* [Source information]:

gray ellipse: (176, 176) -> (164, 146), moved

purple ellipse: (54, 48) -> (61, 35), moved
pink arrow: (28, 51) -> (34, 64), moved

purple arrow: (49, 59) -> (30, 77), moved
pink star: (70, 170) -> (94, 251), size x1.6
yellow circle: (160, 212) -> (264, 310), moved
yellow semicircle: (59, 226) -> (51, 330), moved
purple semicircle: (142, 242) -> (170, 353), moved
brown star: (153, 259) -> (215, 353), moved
* * *
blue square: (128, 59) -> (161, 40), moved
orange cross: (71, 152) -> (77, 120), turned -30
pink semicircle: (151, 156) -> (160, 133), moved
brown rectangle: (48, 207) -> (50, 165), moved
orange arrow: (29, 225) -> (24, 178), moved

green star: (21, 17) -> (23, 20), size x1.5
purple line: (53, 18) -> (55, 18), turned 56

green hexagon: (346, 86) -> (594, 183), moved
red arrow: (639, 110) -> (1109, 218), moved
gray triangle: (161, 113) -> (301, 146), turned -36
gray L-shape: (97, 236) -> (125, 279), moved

* [Required action]: All lines in the listing above from the line containing "gray ellipse: (176, 176) -> (164, 146), moved" to the line containing "brown star: (153, 259) -> (215, 353), moved", inclusive, should be retyped exactly; no other lines should appear.

* [Output for this task]:
gray ellipse: (176, 176) -> (164, 146), moved

purple ellipse: (54, 48) -> (61, 35), moved
pink arrow: (28, 51) -> (34, 64), moved

purple arrow: (49, 59) -> (30, 77), moved
pink star: (70, 170) -> (94, 251), size x1.6
yellow circle: (160, 212) -> (264, 310), moved
yellow semicircle: (59, 226) -> (51, 330), moved
purple semicircle: (142, 242) -> (170, 353), moved
brown star: (153, 259) -> (215, 353), moved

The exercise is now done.